● **TASK REQUIREMENTS**
Your answer should hold exactly the lines below from the line with "none -> green brick A4:D4 level 1" through the line with "yellow brick E9:F9", both included, and no pictures at all.

● **RECORDS FOR THIS EXERCISE**
********

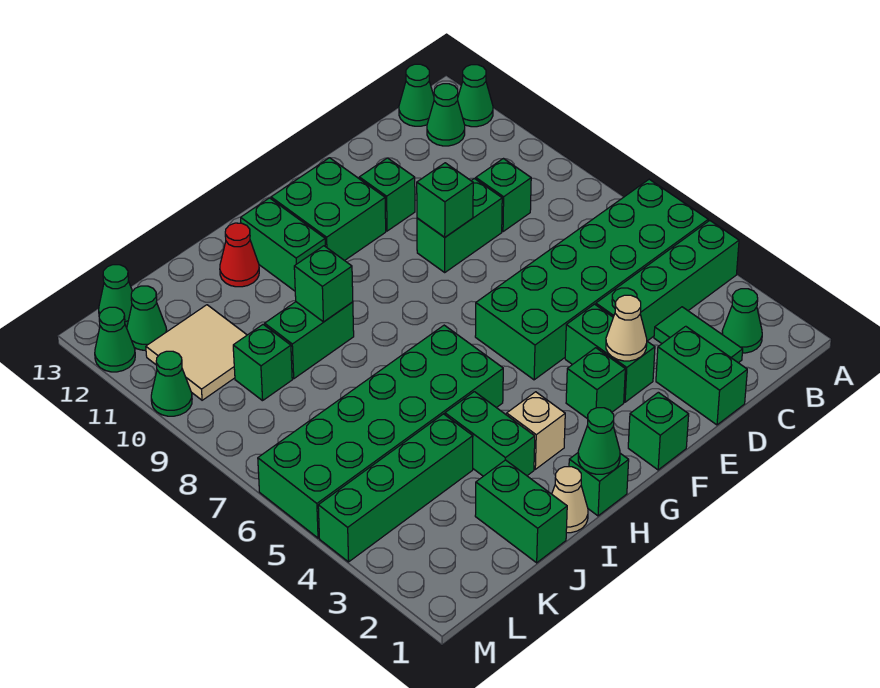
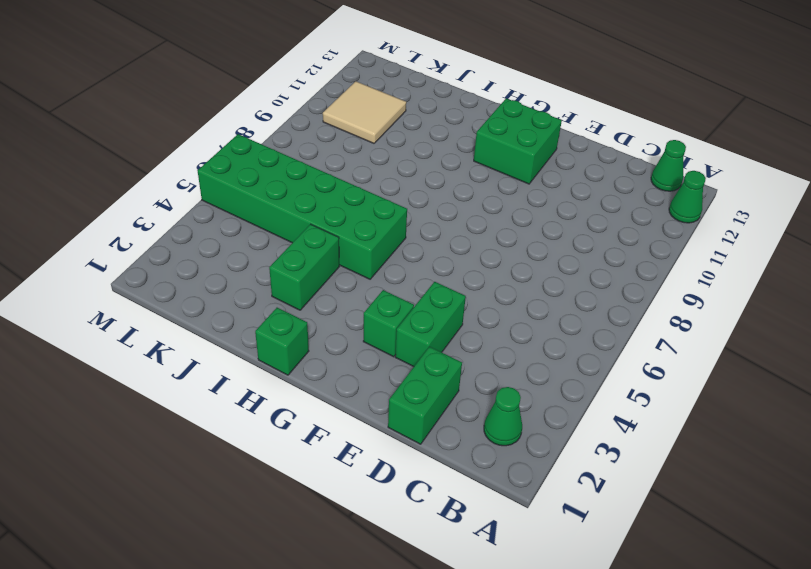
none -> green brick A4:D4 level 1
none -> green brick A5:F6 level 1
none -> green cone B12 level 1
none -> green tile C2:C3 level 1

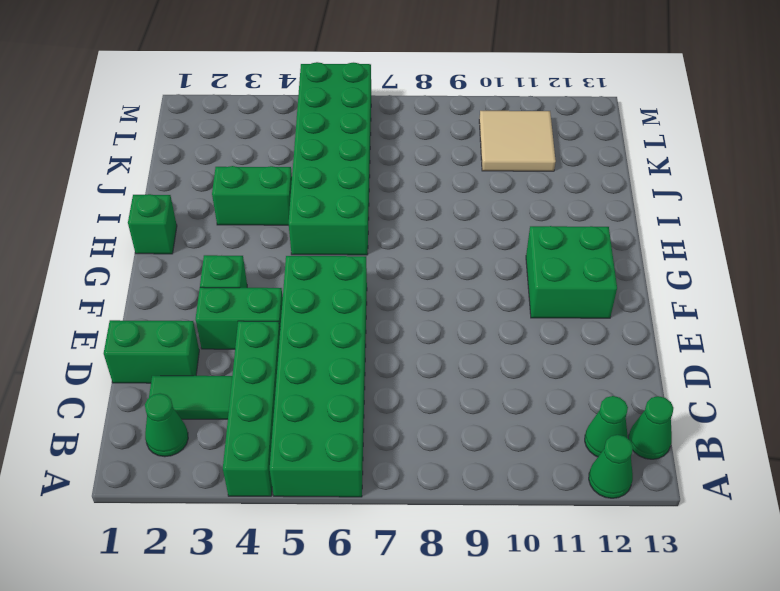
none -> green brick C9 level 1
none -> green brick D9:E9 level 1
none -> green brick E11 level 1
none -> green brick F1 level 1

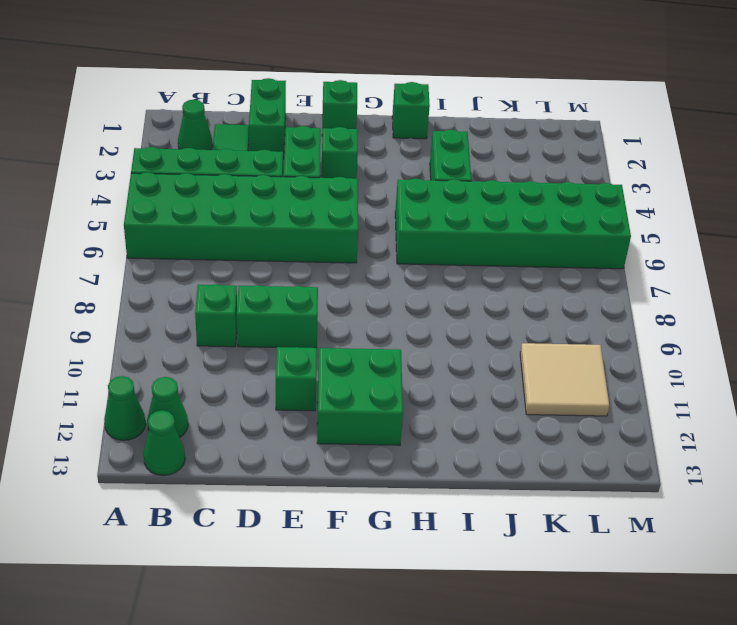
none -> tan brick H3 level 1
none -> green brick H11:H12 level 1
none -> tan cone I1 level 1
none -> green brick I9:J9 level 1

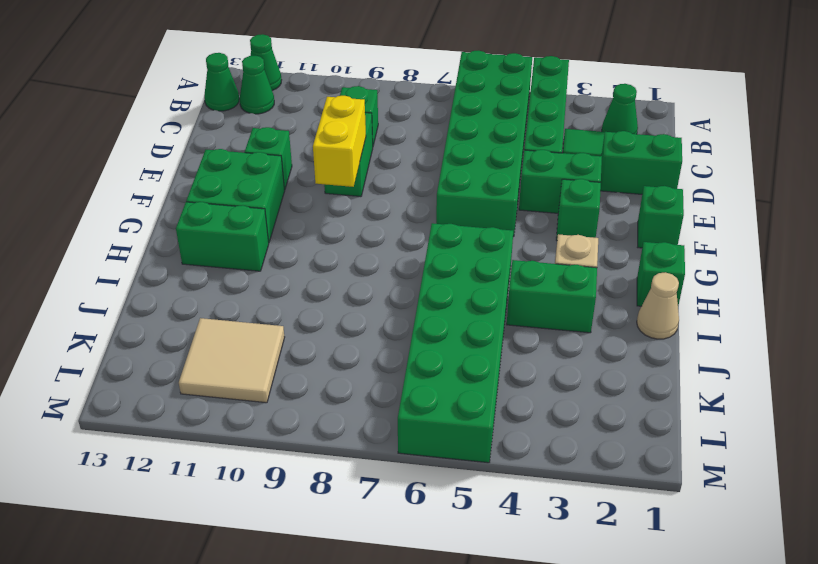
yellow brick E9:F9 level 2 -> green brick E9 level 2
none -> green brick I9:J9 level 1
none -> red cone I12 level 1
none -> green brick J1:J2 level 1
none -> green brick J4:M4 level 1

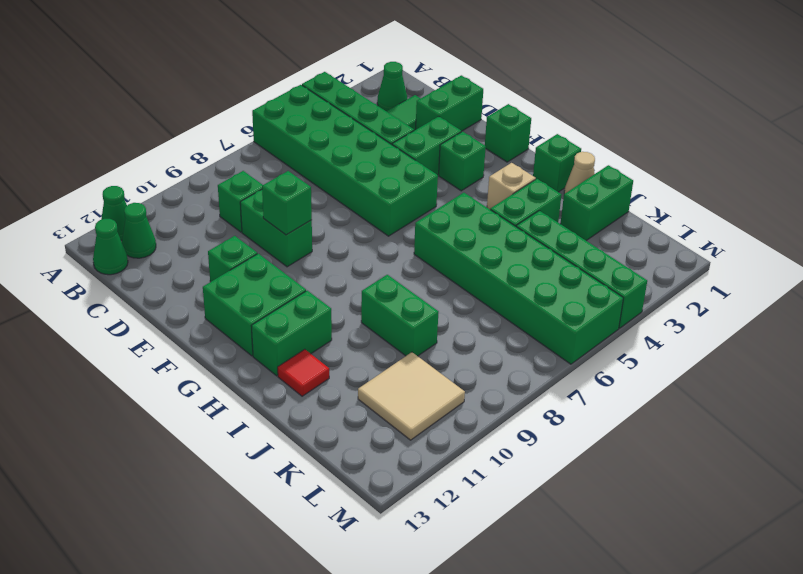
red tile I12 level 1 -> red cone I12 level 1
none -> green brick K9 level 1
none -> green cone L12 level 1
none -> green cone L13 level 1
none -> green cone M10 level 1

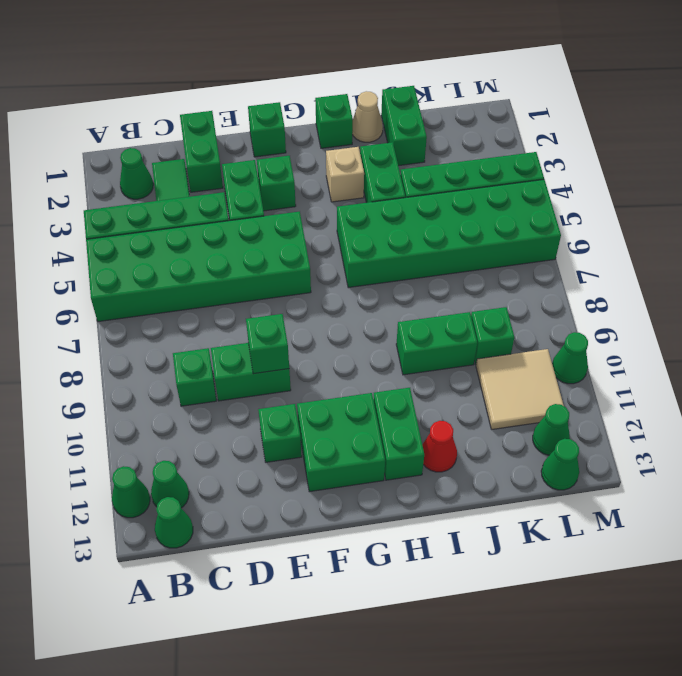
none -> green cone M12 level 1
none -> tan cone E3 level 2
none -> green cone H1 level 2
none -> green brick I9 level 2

********

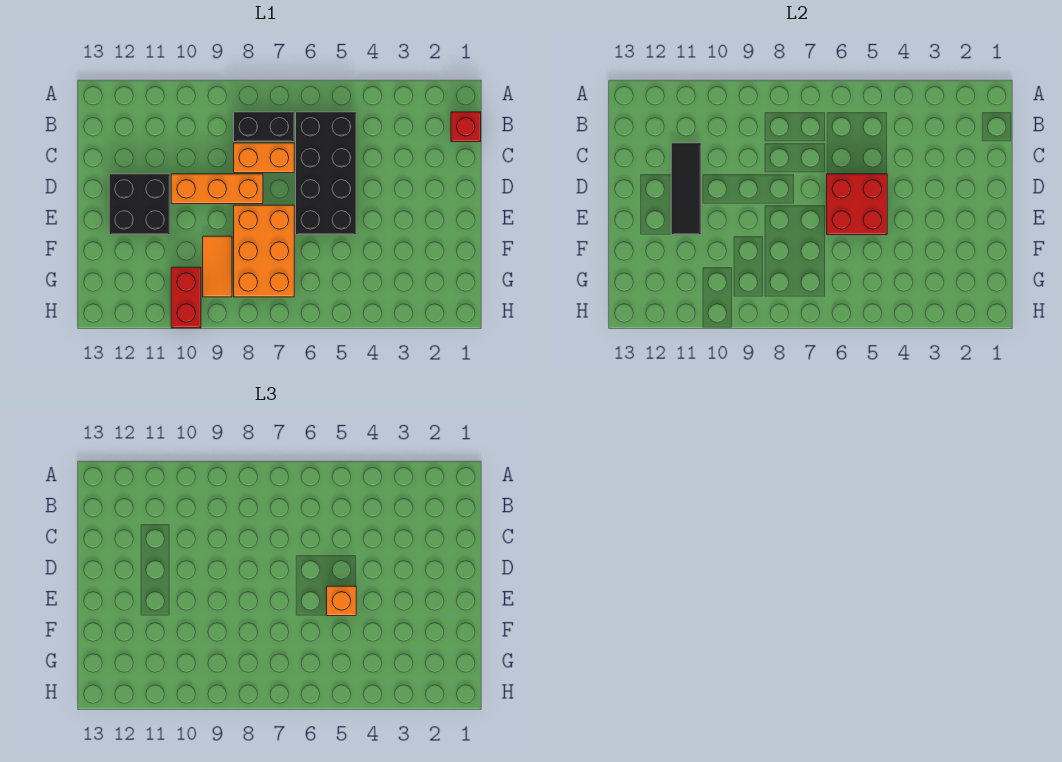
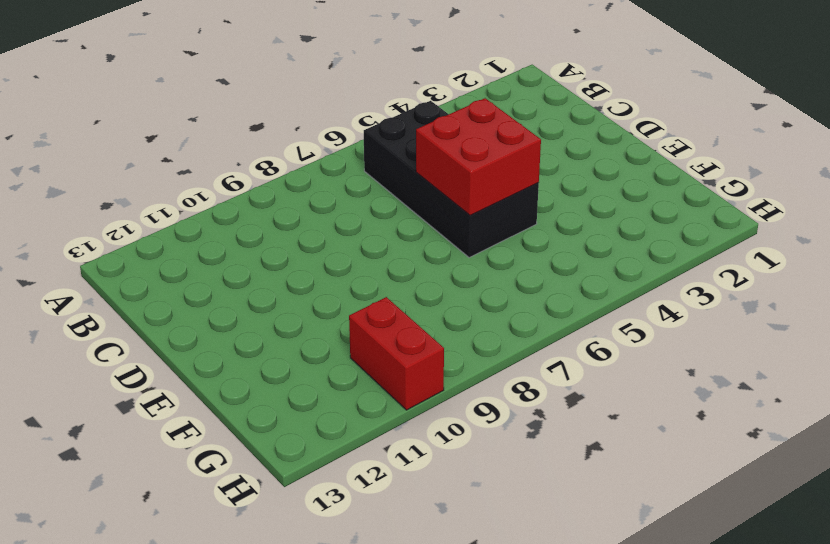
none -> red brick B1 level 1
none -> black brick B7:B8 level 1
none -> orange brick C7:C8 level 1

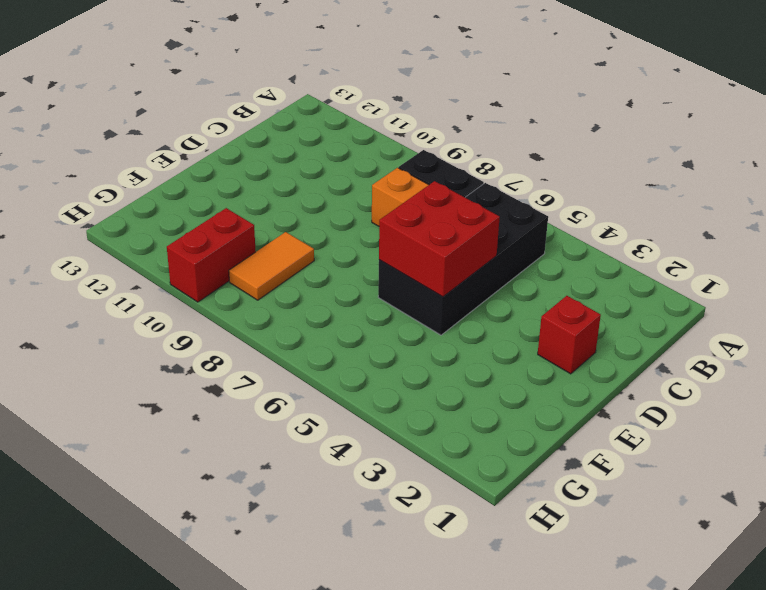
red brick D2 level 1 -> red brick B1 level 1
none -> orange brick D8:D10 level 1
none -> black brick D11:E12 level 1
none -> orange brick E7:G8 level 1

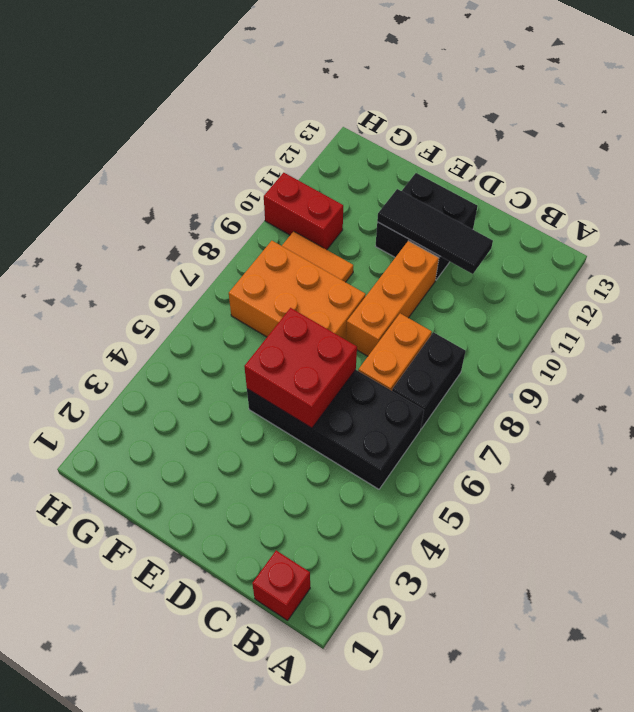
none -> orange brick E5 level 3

********

● **RESULT BELOW**
none -> green brick A4:D4 level 1
none -> green brick A5:F6 level 1
none -> green cone B12 level 1
none -> green tile C2:C3 level 1

none -> green brick C9 level 1
none -> green brick D9:E9 level 1
none -> green brick E11 level 1
none -> green brick F1 level 1

none -> tan brick H3 level 1
none -> green brick H11:H12 level 1
none -> tan cone I1 level 1
none -> green brick I9:J9 level 1

yellow brick E9:F9 level 2 -> green brick E9 level 2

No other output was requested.